## WORK TO COMPLETE
From the listing below, copy only the lines from the line that contains "camera: 55 degrees right, 15 degrees up" to the line that contains "white cap [567,518,652,569] -> none", counting those two lines as part of the copy.

## SUPPLIED RECORDS
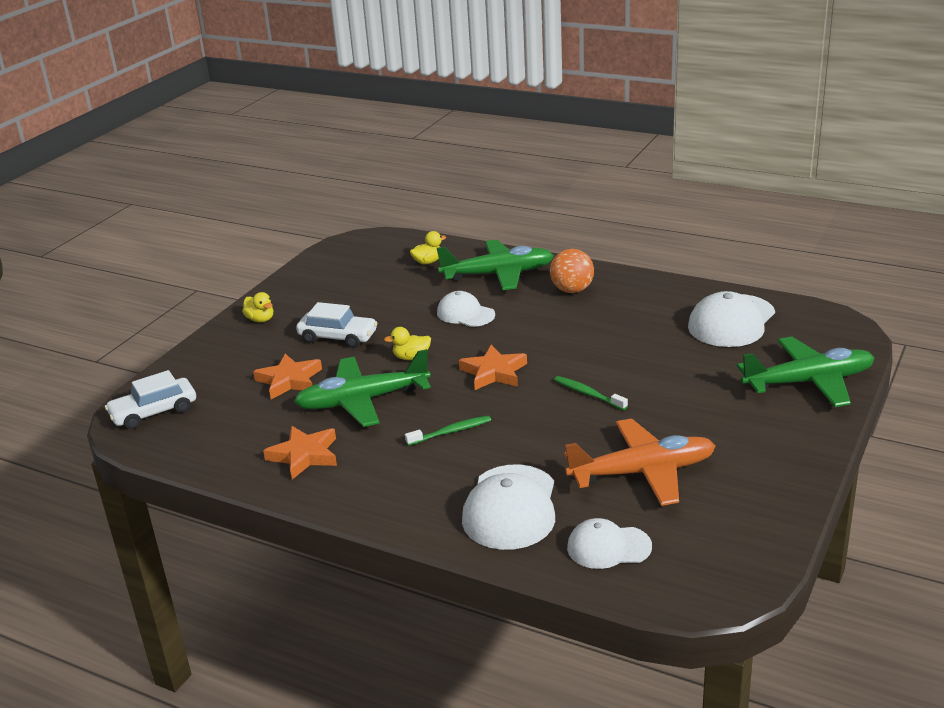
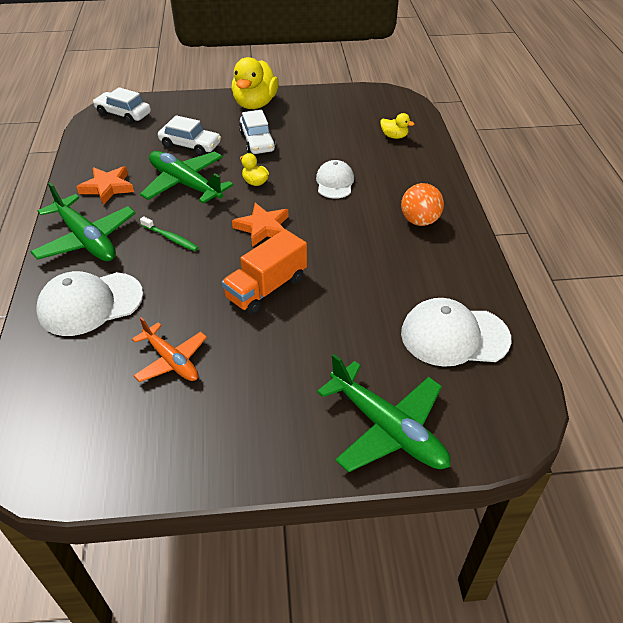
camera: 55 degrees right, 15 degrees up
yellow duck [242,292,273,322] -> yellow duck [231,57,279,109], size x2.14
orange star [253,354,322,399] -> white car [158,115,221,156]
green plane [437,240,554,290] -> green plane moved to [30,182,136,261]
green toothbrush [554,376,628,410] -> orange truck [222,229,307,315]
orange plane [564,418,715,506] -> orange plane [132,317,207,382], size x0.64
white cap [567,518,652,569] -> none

==

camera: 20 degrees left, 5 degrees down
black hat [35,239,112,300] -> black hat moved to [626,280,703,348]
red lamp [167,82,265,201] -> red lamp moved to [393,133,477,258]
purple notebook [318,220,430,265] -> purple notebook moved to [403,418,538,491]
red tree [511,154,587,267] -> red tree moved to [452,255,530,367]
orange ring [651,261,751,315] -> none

--

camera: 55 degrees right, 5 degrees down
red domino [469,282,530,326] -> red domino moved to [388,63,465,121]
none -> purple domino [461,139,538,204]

## RESULT OF THIS EXERCISE
camera: 55 degrees right, 15 degrees up
yellow duck [242,292,273,322] -> yellow duck [231,57,279,109], size x2.14
orange star [253,354,322,399] -> white car [158,115,221,156]
green plane [437,240,554,290] -> green plane moved to [30,182,136,261]
green toothbrush [554,376,628,410] -> orange truck [222,229,307,315]
orange plane [564,418,715,506] -> orange plane [132,317,207,382], size x0.64
white cap [567,518,652,569] -> none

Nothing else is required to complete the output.